SOURCE RECORDS:
--

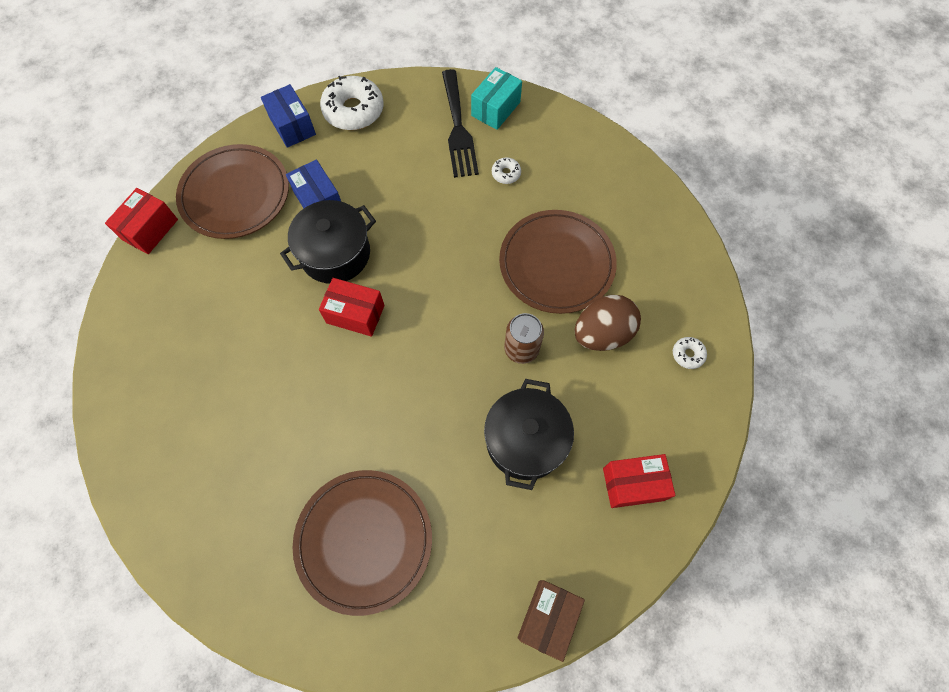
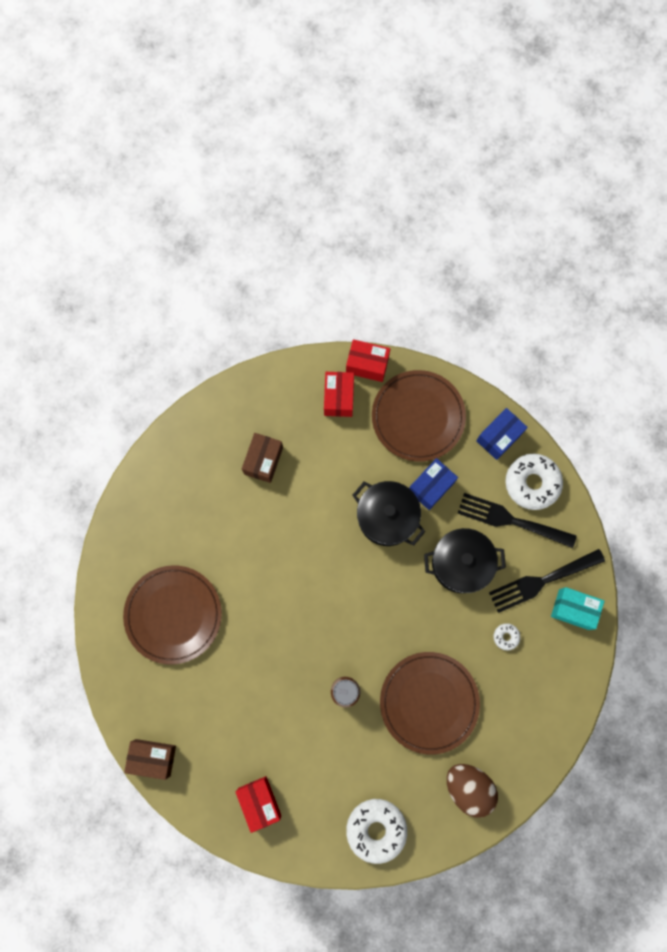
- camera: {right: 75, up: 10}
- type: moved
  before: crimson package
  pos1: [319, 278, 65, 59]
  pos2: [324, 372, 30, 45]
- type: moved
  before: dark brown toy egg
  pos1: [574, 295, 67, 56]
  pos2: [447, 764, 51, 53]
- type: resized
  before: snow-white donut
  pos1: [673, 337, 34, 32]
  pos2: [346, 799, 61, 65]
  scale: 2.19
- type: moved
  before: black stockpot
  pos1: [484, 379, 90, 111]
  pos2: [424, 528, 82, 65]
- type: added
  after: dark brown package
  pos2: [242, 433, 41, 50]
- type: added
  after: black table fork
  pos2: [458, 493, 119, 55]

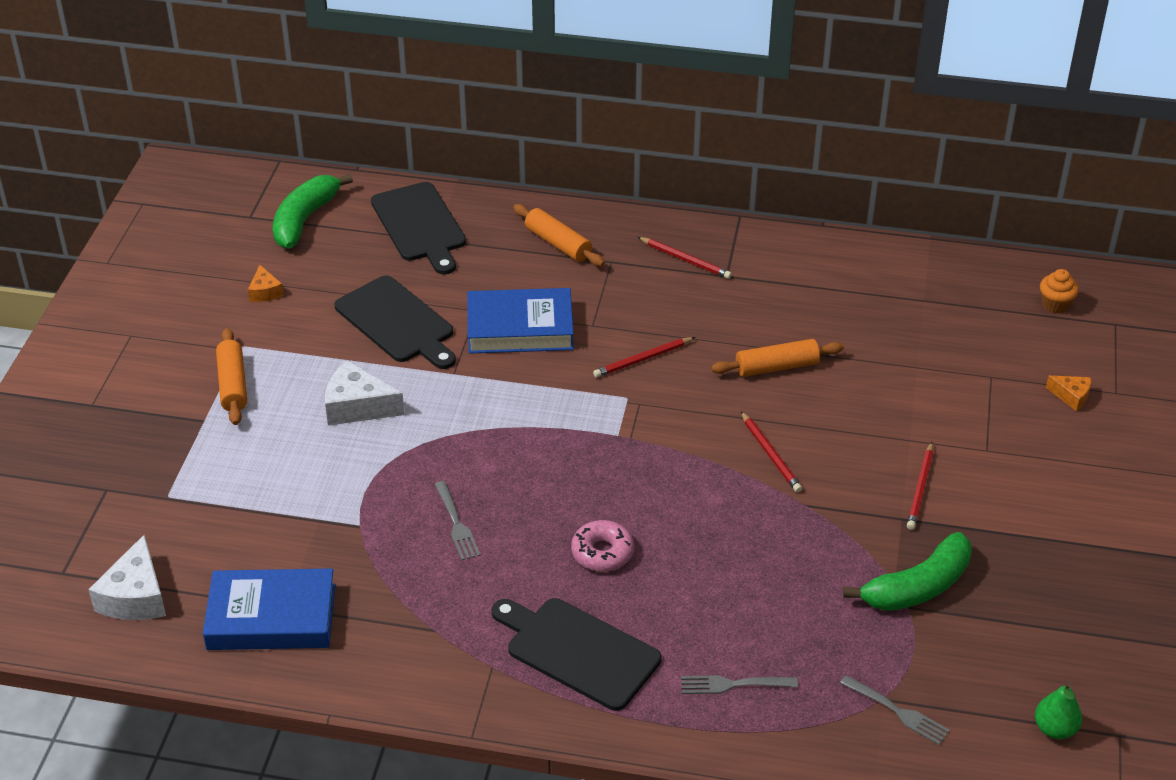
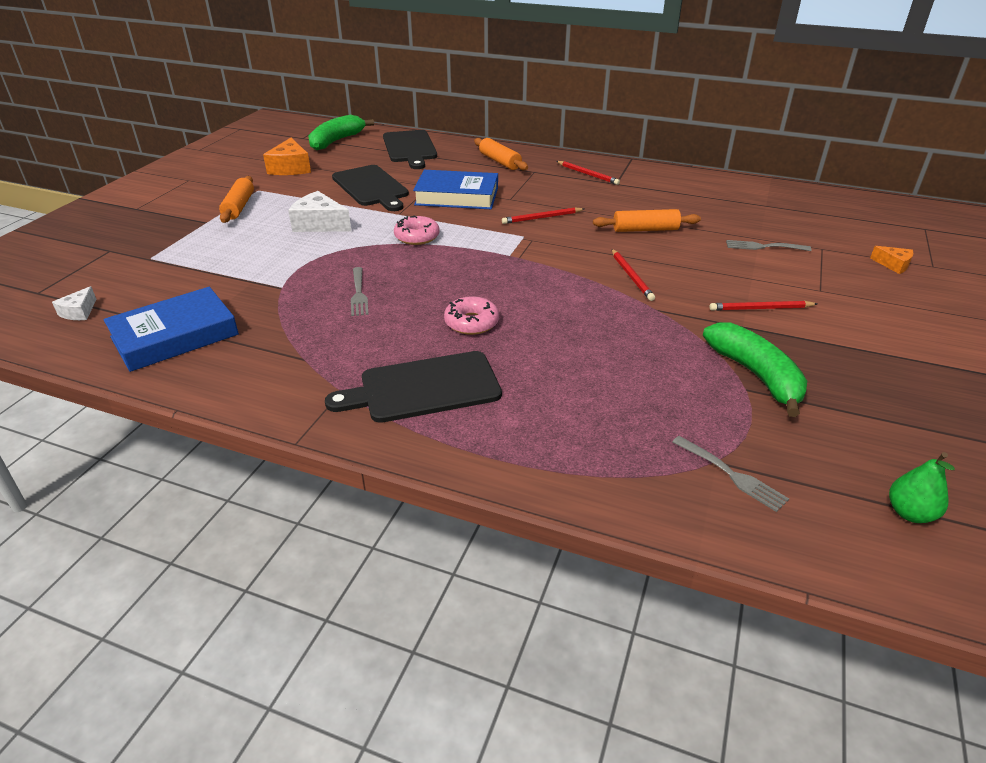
- camera: {right: 10, up: -5}
- type: resized
  before: bright orange cheese
  pos1: [248, 265, 36, 37]
  pos2: [263, 138, 48, 37]
  scale: 1.8
- type: removed
  before: bright orange muffin
  pos1: [1040, 269, 39, 45]
- type: turned
  before: crimson wooden pencil
  pos1: [907, 442, 26, 88]
  pos2: [709, 301, 108, 10]
  turn: 60
- type: turned
  before: leaf-green toy banana
  pos1: [843, 532, 129, 79]
  pos2: [703, 323, 104, 94]
  turn: -90
- type: resized
  before: snow-white cheese
  pos1: [88, 535, 78, 85]
  pos2: [52, 286, 45, 34]
  scale: 0.56
- type: turned
  before: cobalt hardback
  pos1: [203, 568, 132, 82]
  pos2: [103, 287, 136, 85]
  turn: -45
- type: turned
  before: black bread board
  pos1: [492, 598, 169, 113]
  pos2: [325, 351, 177, 72]
  turn: -60
- type: moved
  before: grey table fork
  pos1: [681, 675, 117, 19]
  pos2: [726, 240, 86, 11]
- type: added
  after: pink donut
  pos2: [394, 215, 46, 30]

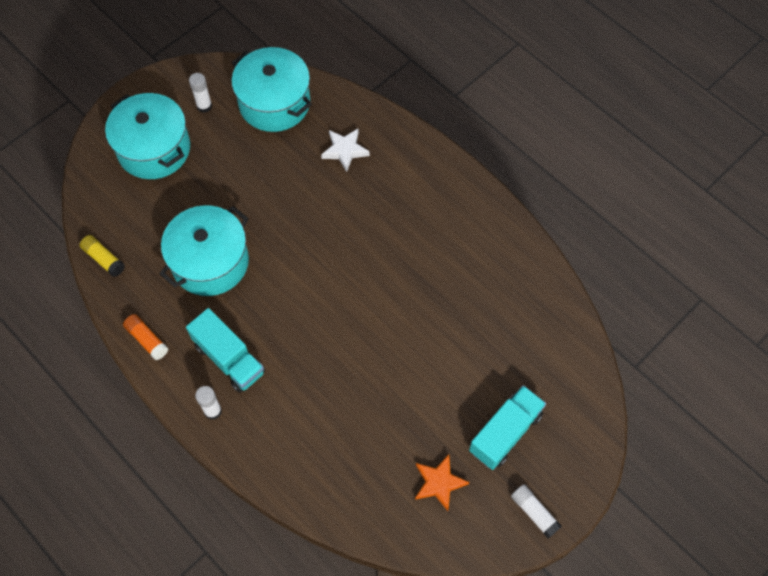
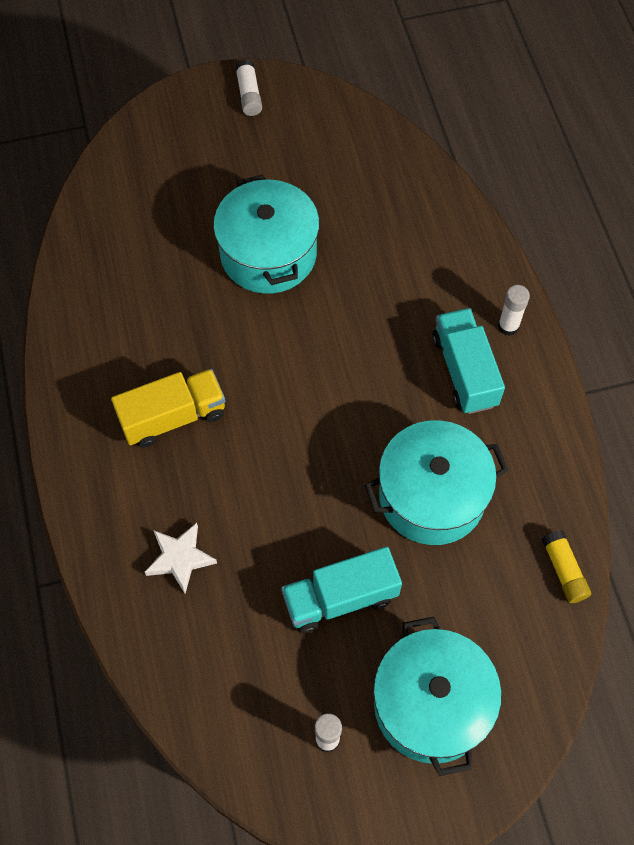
- camera: {right: -150, up: 0}
- type: moved
  before: teal stockpot
  pos1: [231, 47, 81, 85]
  pos2: [213, 175, 106, 119]
- type: removed
  before: bright orange glue stick
  pos1: [123, 314, 45, 46]
- type: moved
  before: teal toy truck
  pos1: [469, 385, 77, 85]
  pos2: [281, 547, 121, 86]
- type: removed
  before: bright orange star
  pos1: [415, 455, 54, 56]
- type: added
  after: golden toy truck
  pos2: [111, 369, 115, 79]

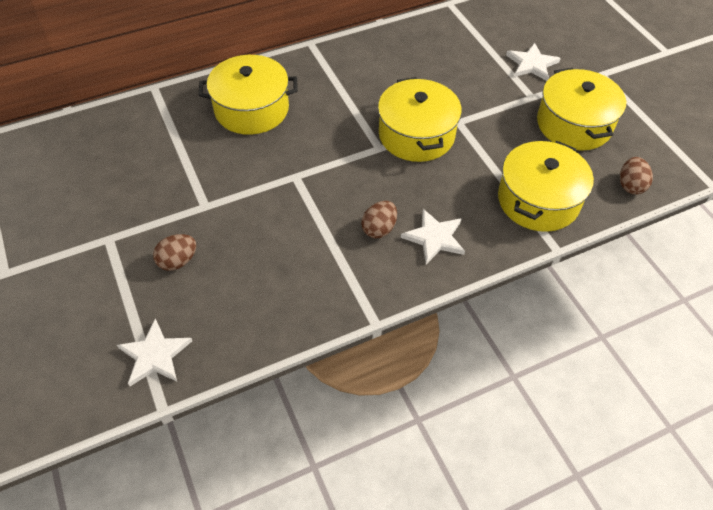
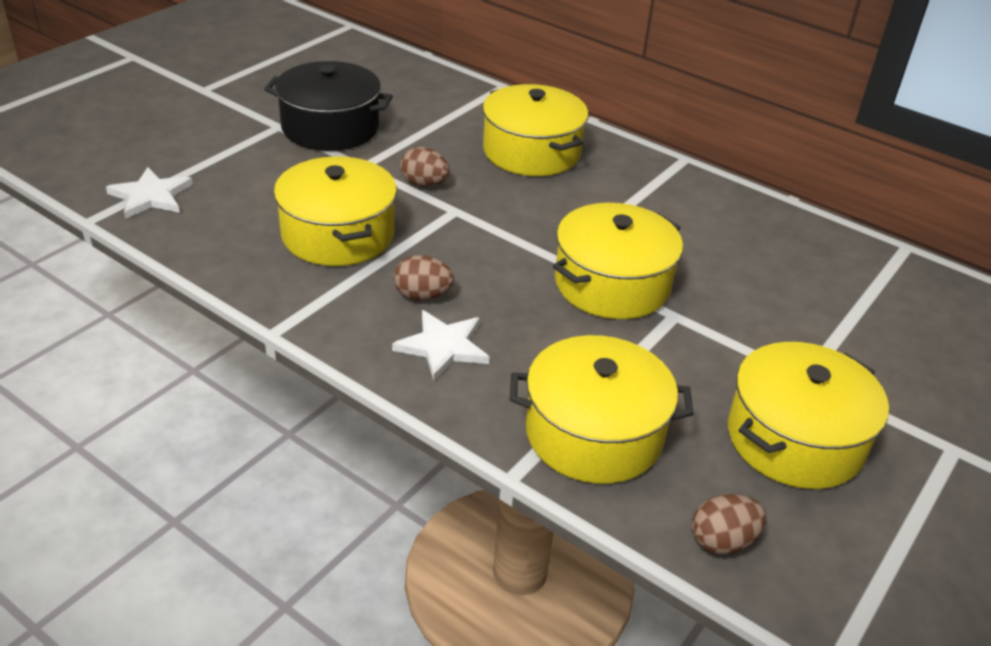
- camera: {right: 60, up: -15}
- type: removed
  before: snow-white star
  pos1: [506, 43, 55, 38]
- type: moved
  before: dark brown toy egg
  pos1: [153, 234, 43, 37]
  pos2: [400, 147, 50, 40]
- type: added
  after: black stockpot
  pos2: [264, 61, 129, 90]
- type: added
  after: golden stockpot
  pos2: [274, 157, 123, 109]

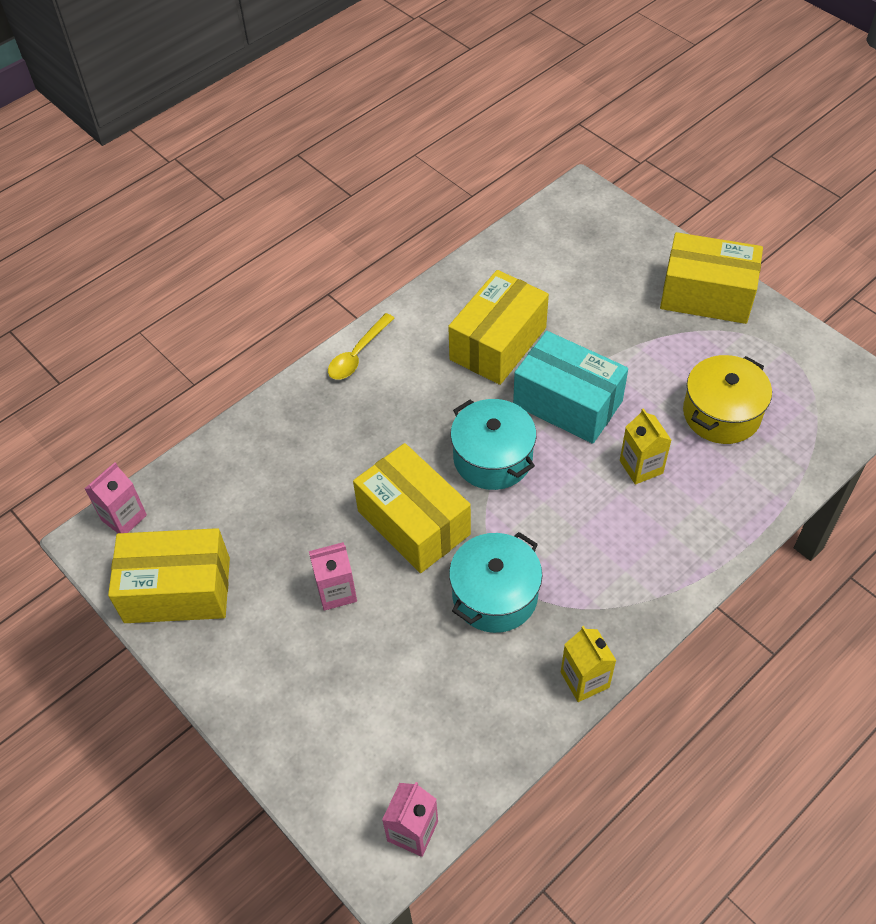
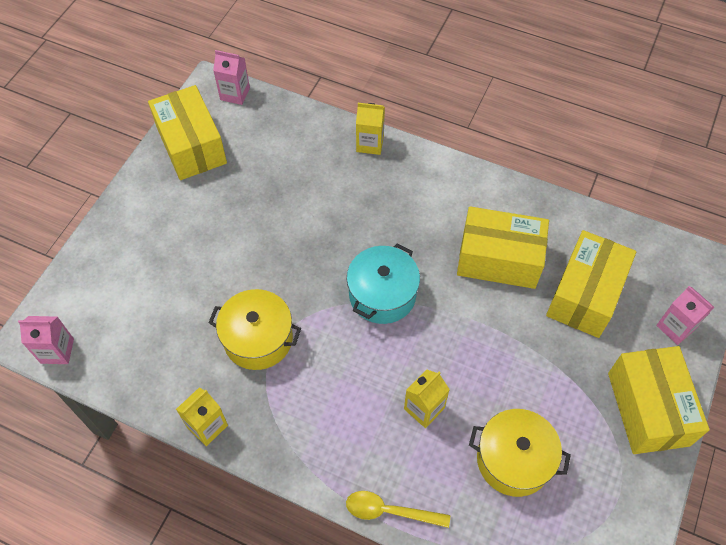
- camera: {right: 65, up: 5}
- type: moved
  before: golden teaspoon
  pos1: [328, 313, 66, 67]
  pos2: [346, 491, 104, 37]
- type: removed
  before: teal package
  pos1: [513, 331, 115, 113]
- type: moved
  before: golden package
  pos1: [353, 443, 118, 130]
  pos2: [546, 230, 90, 108]
- type: recoloured
  before: teal stockpot
  after: golden stockpot
  pos1: [449, 532, 93, 101]
  pos2: [208, 289, 93, 81]
- type: moved
  before: pink juice carton
  pos1: [309, 542, 48, 69]
  pos2: [656, 286, 58, 59]
- type: added
  after: golden juice carton
  pos2: [356, 103, 29, 52]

--

All the records above must be retyped exactly, except for their pictures.

- camera: {right: 75, up: 10}
- type: moved
  before: crimson package
  pos1: [319, 278, 65, 59]
  pos2: [324, 372, 30, 45]
- type: moved
  before: dark brown toy egg
  pos1: [574, 295, 67, 56]
  pos2: [447, 764, 51, 53]
- type: resized
  before: snow-white donut
  pos1: [673, 337, 34, 32]
  pos2: [346, 799, 61, 65]
  scale: 2.19
- type: moved
  before: black stockpot
  pos1: [484, 379, 90, 111]
  pos2: [424, 528, 82, 65]
- type: added
  after: dark brown package
  pos2: [242, 433, 41, 50]
- type: added
  after: black table fork
  pos2: [458, 493, 119, 55]

- camera: {right: 10, up: -5}
- type: resized
  before: bright orange cheese
  pos1: [248, 265, 36, 37]
  pos2: [263, 138, 48, 37]
  scale: 1.8
- type: removed
  before: bright orange muffin
  pos1: [1040, 269, 39, 45]
- type: turned
  before: crimson wooden pencil
  pos1: [907, 442, 26, 88]
  pos2: [709, 301, 108, 10]
  turn: 60
- type: turned
  before: leaf-green toy banana
  pos1: [843, 532, 129, 79]
  pos2: [703, 323, 104, 94]
  turn: -90
- type: resized
  before: snow-white cheese
  pos1: [88, 535, 78, 85]
  pos2: [52, 286, 45, 34]
  scale: 0.56
- type: turned
  before: cobalt hardback
  pos1: [203, 568, 132, 82]
  pos2: [103, 287, 136, 85]
  turn: -45
- type: turned
  before: black bread board
  pos1: [492, 598, 169, 113]
  pos2: [325, 351, 177, 72]
  turn: -60
- type: moved
  before: grey table fork
  pos1: [681, 675, 117, 19]
  pos2: [726, 240, 86, 11]
- type: added
  after: pink donut
  pos2: [394, 215, 46, 30]

- camera: {right: -150, up: 0}
- type: moved
  before: teal stockpot
  pos1: [231, 47, 81, 85]
  pos2: [213, 175, 106, 119]
- type: removed
  before: bright orange glue stick
  pos1: [123, 314, 45, 46]
- type: moved
  before: teal toy truck
  pos1: [469, 385, 77, 85]
  pos2: [281, 547, 121, 86]
- type: removed
  before: bright orange star
  pos1: [415, 455, 54, 56]
- type: added
  after: golden toy truck
  pos2: [111, 369, 115, 79]

- camera: {right: 60, up: -15}
- type: removed
  before: snow-white star
  pos1: [506, 43, 55, 38]
- type: moved
  before: dark brown toy egg
  pos1: [153, 234, 43, 37]
  pos2: [400, 147, 50, 40]
- type: added
  after: black stockpot
  pos2: [264, 61, 129, 90]
- type: added
  after: golden stockpot
  pos2: [274, 157, 123, 109]

- camera: {right: 65, up: 5}
- type: moved
  before: golden teaspoon
  pos1: [328, 313, 66, 67]
  pos2: [346, 491, 104, 37]
- type: removed
  before: teal package
  pos1: [513, 331, 115, 113]
- type: moved
  before: golden package
  pos1: [353, 443, 118, 130]
  pos2: [546, 230, 90, 108]
- type: recoloured
  before: teal stockpot
  after: golden stockpot
  pos1: [449, 532, 93, 101]
  pos2: [208, 289, 93, 81]
- type: moved
  before: pink juice carton
  pos1: [309, 542, 48, 69]
  pos2: [656, 286, 58, 59]
- type: added
  after: golden juice carton
  pos2: [356, 103, 29, 52]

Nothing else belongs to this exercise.